> **DATA LISTING**
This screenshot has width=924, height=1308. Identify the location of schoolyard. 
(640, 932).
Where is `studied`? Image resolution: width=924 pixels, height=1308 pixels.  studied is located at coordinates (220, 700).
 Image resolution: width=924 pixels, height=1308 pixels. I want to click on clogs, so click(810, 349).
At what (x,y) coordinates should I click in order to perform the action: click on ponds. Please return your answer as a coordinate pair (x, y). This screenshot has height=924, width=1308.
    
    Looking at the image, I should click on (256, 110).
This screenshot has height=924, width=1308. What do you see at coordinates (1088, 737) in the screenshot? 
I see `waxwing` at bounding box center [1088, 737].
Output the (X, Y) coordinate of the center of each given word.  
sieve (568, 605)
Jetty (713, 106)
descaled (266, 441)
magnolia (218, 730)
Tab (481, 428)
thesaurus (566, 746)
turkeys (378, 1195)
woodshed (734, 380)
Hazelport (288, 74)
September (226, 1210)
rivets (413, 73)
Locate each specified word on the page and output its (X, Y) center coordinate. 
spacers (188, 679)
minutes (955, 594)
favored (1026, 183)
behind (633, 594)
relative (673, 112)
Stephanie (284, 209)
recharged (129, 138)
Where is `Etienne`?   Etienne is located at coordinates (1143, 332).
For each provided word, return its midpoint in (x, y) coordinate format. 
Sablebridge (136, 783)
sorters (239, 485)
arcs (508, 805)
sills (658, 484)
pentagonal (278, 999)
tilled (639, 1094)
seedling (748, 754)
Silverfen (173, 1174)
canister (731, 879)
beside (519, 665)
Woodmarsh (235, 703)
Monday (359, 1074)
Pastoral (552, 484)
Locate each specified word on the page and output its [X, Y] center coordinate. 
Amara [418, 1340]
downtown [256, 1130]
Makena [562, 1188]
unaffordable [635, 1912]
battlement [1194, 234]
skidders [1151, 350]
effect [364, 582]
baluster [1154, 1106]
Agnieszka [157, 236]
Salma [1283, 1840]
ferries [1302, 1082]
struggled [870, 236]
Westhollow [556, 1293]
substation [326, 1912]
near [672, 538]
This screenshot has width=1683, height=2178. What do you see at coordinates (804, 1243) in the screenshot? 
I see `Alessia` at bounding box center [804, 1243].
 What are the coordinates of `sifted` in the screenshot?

> **AIM**
Rewrite every one of the records above as a numbered list, one line per item, and omit any blank lines.

> **ANSWER TO THIS PROBLEM**
1. This screenshot has width=924, height=1308. Identify the location of schoolyard. 
2. (640, 932).
3. Where is `studied`? Image resolution: width=924 pixels, height=1308 pixels.  studied is located at coordinates (220, 700).
4.  Image resolution: width=924 pixels, height=1308 pixels. I want to click on clogs, so click(810, 349).
5. At what (x,y) coordinates should I click in order to perform the action: click on ponds. Please return your answer as a coordinate pair (x, y). This screenshot has height=924, width=1308.
6.     Looking at the image, I should click on (256, 110).
7. This screenshot has height=924, width=1308. What do you see at coordinates (1088, 737) in the screenshot? 
8. I see `waxwing` at bounding box center [1088, 737].
9. Output the (X, Y) coordinate of the center of each given word.  
10. sieve (568, 605)
11. Jetty (713, 106)
12. descaled (266, 441)
13. magnolia (218, 730)
14. Tab (481, 428)
15. thesaurus (566, 746)
16. turkeys (378, 1195)
17. woodshed (734, 380)
18. Hazelport (288, 74)
19. September (226, 1210)
20. rivets (413, 73)
21. Locate each specified word on the page and output its (X, Y) center coordinate. 
22. spacers (188, 679)
23. minutes (955, 594)
24. favored (1026, 183)
25. behind (633, 594)
26. relative (673, 112)
27. Stephanie (284, 209)
28. recharged (129, 138)
29. Where is `Etienne`?   Etienne is located at coordinates (1143, 332).
30. For each provided word, return its midpoint in (x, y) coordinate format. 
31. Sablebridge (136, 783)
32. sorters (239, 485)
33. arcs (508, 805)
34. sills (658, 484)
35. pentagonal (278, 999)
36. tilled (639, 1094)
37. seedling (748, 754)
38. Silverfen (173, 1174)
39. canister (731, 879)
40. beside (519, 665)
41. Woodmarsh (235, 703)
42. Monday (359, 1074)
43. Pastoral (552, 484)
44. Locate each specified word on the page and output its [X, Y] center coordinate. 
45. Amara [418, 1340]
46. downtown [256, 1130]
47. Makena [562, 1188]
48. unaffordable [635, 1912]
49. battlement [1194, 234]
50. skidders [1151, 350]
51. effect [364, 582]
52. baluster [1154, 1106]
53. Agnieszka [157, 236]
54. Salma [1283, 1840]
55. ferries [1302, 1082]
56. struggled [870, 236]
57. Westhollow [556, 1293]
58. substation [326, 1912]
59. near [672, 538]
60. This screenshot has width=1683, height=2178. What do you see at coordinates (804, 1243) in the screenshot? 
61. I see `Alessia` at bounding box center [804, 1243].
62.  What are the coordinates of `sifted` in the screenshot?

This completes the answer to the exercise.